**BRIEF**
Change "sprayed" to "painted" in the stretch of rows from the line containing "farmhouse [387, 472]" through the line containing "exam [1673, 837]". Give only those lines back, with nothing else altered.

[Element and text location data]
____

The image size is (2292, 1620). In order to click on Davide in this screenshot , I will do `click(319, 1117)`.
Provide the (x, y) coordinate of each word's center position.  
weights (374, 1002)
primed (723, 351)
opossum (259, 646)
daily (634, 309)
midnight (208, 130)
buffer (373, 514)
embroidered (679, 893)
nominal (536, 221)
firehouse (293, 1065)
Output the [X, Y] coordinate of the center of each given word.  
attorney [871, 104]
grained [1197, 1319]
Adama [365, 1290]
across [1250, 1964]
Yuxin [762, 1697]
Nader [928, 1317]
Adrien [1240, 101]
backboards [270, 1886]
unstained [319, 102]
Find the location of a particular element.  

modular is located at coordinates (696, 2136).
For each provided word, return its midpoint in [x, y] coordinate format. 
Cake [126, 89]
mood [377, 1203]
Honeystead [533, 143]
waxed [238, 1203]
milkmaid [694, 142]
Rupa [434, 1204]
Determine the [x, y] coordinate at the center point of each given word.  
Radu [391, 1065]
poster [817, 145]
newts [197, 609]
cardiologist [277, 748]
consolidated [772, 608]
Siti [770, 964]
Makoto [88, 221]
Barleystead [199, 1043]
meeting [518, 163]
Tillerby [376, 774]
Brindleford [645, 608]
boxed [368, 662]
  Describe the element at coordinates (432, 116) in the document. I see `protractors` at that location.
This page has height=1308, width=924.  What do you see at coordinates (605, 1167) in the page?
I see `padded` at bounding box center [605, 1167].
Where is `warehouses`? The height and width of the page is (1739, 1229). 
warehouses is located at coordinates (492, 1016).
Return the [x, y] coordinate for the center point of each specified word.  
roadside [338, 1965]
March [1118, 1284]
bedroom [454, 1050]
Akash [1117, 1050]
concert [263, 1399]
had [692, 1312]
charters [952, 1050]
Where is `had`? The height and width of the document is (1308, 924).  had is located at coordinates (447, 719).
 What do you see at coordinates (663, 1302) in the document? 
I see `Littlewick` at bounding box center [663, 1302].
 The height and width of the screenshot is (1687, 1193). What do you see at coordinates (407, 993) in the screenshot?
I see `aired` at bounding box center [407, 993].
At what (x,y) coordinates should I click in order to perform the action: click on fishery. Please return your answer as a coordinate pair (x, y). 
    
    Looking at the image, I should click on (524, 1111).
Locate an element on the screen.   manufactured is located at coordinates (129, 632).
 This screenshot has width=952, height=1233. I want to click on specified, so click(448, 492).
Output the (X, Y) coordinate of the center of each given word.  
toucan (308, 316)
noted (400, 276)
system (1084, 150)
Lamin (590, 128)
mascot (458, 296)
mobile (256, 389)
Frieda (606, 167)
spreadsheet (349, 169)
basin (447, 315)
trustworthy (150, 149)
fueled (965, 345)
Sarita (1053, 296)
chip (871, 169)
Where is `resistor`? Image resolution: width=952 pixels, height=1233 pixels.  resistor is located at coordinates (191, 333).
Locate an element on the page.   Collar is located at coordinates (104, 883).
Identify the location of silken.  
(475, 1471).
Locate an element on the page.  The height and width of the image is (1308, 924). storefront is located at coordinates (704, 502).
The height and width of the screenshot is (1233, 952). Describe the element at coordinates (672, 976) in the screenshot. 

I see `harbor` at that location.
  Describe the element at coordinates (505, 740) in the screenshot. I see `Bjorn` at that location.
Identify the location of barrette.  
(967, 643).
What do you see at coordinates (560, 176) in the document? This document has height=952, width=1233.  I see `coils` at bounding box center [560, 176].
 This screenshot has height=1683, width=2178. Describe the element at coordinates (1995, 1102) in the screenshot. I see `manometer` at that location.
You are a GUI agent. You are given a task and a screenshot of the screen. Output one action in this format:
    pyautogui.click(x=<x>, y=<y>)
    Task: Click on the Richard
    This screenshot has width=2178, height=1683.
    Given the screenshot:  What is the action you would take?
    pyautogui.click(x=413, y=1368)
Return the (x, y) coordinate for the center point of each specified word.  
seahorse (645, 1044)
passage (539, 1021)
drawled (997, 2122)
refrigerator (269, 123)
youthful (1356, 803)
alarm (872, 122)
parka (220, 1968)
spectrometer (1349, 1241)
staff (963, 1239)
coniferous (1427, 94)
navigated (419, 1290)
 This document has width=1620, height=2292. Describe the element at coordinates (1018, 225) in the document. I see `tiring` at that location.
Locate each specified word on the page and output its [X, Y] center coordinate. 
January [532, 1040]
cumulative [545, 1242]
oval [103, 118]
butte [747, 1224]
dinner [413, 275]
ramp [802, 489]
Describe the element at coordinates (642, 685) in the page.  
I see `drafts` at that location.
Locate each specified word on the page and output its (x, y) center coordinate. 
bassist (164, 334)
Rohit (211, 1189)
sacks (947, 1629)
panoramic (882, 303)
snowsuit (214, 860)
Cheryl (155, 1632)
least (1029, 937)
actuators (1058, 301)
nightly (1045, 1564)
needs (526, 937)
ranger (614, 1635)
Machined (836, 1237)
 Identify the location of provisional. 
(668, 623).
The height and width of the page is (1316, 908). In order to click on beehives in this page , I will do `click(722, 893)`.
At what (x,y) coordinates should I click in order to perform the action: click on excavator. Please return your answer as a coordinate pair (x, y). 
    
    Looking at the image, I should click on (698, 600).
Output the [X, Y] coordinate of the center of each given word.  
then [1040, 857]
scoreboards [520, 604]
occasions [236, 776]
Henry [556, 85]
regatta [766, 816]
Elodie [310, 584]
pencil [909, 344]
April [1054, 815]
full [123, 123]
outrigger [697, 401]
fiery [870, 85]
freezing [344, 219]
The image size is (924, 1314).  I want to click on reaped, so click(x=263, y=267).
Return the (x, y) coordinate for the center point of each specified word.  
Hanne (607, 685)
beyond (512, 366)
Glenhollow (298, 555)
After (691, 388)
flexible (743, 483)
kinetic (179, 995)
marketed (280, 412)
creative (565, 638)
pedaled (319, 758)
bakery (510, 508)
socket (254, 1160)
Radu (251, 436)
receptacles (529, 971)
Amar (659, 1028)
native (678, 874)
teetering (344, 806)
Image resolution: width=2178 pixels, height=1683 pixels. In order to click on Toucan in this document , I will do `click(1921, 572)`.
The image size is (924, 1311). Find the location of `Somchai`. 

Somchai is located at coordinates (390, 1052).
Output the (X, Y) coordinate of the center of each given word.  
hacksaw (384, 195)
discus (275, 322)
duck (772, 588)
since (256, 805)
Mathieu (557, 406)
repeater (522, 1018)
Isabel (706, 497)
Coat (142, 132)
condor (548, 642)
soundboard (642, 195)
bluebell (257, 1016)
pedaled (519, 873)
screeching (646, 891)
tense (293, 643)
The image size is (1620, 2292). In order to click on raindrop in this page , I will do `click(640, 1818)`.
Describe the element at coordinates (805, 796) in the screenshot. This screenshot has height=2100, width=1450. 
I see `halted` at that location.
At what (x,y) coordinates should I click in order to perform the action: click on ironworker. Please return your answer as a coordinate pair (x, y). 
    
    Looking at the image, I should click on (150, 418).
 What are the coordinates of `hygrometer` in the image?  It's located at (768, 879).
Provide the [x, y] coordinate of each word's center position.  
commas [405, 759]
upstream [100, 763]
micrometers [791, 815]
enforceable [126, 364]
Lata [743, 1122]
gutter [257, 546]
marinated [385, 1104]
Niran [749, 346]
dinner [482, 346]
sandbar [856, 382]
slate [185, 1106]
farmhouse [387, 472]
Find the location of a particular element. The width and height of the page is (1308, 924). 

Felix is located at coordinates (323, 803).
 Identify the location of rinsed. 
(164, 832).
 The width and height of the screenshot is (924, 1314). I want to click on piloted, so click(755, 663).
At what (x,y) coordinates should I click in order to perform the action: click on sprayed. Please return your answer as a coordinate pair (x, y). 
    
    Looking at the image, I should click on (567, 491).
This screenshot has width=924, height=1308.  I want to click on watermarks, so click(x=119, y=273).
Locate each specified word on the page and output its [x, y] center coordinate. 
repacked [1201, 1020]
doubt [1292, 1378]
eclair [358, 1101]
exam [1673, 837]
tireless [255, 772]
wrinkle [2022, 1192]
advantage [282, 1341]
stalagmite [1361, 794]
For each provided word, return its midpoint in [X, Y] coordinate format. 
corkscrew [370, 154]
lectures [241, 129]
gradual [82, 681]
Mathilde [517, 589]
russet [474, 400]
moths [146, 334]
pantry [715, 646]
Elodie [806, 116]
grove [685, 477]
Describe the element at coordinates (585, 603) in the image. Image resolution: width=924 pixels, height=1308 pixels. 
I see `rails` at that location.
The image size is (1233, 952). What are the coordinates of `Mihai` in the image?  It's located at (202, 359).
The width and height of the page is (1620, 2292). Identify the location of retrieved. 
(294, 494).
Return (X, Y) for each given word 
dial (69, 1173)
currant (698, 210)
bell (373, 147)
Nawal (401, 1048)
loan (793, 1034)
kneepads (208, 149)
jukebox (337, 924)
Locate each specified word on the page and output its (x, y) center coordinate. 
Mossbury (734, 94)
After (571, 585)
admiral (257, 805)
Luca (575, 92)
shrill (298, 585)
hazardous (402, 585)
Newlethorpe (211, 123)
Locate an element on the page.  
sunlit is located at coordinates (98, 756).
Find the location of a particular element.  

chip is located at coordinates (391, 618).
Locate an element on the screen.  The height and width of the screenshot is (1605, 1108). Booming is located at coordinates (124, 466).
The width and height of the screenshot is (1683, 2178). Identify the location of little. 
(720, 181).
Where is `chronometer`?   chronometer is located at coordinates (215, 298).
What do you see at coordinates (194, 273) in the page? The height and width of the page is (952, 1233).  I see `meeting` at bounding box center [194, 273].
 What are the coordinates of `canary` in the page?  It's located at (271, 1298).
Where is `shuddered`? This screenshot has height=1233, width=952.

____

**RESPONSE**
farmhouse [387, 472]
Find the location of a particular element. The width and height of the page is (1308, 924). 

Felix is located at coordinates (323, 803).
 Identify the location of rinsed. 
(164, 832).
 The width and height of the screenshot is (924, 1314). I want to click on piloted, so click(755, 663).
At what (x,y) coordinates should I click in order to perform the action: click on painted. Please return your answer as a coordinate pair (x, y). 
    
    Looking at the image, I should click on (567, 491).
This screenshot has width=924, height=1308.  I want to click on watermarks, so click(x=119, y=273).
Locate each specified word on the page and output its [x, y] center coordinate. 
repacked [1201, 1020]
doubt [1292, 1378]
eclair [358, 1101]
exam [1673, 837]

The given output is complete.